→ **Work to be completed**:
Exactly as they appear, copy the lines from the start of the entries below to the line containing "(312, 83) = (365, 82): white padlock -> none", both ends included.

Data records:
════════════════

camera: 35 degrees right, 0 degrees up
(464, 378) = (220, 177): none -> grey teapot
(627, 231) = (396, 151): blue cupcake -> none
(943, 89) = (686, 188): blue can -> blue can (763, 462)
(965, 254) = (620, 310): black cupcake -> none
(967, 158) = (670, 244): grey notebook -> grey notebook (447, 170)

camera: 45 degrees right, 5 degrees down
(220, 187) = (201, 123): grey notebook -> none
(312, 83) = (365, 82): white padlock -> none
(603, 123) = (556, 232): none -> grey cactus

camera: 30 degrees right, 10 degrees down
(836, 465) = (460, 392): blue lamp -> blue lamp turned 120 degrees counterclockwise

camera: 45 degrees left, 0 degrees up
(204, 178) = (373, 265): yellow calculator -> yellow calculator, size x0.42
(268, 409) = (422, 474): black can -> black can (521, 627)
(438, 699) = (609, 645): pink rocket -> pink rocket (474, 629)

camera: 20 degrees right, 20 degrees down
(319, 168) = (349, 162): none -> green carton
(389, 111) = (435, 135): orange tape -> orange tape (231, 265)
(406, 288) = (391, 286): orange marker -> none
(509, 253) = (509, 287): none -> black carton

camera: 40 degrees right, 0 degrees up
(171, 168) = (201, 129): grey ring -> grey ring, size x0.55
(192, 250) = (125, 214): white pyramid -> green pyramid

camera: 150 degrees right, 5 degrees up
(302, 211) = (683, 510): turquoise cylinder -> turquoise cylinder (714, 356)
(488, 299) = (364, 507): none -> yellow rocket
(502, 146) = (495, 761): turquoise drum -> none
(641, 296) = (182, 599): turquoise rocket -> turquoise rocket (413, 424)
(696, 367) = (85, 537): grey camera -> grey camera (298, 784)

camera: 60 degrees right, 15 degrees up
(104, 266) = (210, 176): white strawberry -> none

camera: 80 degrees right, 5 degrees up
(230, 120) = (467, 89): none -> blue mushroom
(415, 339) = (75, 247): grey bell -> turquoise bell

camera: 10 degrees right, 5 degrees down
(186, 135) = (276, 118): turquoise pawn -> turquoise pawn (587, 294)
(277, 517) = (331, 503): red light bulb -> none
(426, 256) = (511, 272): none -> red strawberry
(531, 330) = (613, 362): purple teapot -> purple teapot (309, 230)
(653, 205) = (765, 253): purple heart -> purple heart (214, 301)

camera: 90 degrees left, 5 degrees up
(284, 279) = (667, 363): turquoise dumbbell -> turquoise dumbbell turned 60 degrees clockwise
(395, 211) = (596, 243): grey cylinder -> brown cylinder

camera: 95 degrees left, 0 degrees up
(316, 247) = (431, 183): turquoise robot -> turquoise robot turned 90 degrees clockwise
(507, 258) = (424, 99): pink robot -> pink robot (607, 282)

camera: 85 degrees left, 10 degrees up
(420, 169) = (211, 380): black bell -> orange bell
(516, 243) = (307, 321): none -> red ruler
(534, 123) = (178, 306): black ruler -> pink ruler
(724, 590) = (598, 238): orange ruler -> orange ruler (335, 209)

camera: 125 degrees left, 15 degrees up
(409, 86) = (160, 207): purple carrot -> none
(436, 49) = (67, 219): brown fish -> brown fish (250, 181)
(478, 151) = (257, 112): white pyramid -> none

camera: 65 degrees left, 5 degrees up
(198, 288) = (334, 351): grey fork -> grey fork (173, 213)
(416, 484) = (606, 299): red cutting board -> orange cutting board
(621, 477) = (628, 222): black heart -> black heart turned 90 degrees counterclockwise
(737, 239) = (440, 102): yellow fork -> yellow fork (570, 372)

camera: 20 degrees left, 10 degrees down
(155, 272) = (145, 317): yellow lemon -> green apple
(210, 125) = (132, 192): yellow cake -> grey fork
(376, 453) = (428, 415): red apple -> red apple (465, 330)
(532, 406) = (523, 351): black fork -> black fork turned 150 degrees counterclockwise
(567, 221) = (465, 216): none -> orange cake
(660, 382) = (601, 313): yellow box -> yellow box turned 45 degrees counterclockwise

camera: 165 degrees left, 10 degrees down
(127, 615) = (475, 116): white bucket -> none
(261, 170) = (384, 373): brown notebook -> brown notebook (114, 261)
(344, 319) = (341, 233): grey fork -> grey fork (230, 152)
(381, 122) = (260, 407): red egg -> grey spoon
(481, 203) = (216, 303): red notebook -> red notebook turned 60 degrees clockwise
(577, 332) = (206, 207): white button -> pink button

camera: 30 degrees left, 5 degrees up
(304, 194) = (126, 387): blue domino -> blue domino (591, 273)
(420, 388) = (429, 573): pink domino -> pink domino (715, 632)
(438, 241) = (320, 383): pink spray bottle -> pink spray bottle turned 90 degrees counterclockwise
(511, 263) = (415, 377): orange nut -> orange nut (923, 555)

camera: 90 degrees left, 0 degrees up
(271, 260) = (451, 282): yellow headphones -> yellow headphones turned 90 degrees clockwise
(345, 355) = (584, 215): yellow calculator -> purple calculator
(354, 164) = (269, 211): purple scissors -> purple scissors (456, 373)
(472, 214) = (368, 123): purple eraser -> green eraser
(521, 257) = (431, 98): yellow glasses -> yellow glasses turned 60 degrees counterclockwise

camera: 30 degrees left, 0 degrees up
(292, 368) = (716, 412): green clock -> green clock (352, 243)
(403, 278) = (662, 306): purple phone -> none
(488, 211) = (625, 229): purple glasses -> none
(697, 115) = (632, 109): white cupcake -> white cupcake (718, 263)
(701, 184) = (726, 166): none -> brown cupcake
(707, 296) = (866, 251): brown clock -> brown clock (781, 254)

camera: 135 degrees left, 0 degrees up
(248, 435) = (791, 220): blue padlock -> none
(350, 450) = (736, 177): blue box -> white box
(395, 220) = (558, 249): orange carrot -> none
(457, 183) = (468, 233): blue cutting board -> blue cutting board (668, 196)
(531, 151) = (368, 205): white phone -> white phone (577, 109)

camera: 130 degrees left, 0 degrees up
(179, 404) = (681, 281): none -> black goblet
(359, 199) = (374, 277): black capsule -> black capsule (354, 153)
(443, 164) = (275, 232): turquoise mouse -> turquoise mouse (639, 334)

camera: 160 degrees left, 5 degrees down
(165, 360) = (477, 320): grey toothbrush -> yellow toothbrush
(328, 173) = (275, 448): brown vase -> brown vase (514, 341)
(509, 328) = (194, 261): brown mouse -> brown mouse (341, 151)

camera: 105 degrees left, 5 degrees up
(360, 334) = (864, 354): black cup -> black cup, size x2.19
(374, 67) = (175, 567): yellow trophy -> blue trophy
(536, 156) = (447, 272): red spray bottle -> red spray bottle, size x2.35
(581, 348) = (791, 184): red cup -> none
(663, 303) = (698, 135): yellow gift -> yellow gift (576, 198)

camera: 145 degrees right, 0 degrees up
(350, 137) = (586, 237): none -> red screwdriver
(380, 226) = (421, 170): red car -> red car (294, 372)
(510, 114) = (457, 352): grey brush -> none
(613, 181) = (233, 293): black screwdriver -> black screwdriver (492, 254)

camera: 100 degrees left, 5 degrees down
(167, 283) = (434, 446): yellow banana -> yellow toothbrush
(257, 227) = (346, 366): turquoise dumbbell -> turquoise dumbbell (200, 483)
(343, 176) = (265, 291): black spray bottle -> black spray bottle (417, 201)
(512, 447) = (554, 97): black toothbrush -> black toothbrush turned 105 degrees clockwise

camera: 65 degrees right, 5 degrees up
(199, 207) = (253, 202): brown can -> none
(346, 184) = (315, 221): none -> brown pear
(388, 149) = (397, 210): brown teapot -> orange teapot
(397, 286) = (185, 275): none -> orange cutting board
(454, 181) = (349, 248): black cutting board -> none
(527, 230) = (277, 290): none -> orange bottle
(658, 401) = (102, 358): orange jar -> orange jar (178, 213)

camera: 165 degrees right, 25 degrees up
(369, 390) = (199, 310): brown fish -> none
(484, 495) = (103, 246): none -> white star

════════════════

→ **Response**:
camera: 35 degrees right, 0 degrees up
(464, 378) = (220, 177): none -> grey teapot
(627, 231) = (396, 151): blue cupcake -> none
(943, 89) = (686, 188): blue can -> blue can (763, 462)
(965, 254) = (620, 310): black cupcake -> none
(967, 158) = (670, 244): grey notebook -> grey notebook (447, 170)

camera: 45 degrees right, 5 degrees down
(220, 187) = (201, 123): grey notebook -> none
(312, 83) = (365, 82): white padlock -> none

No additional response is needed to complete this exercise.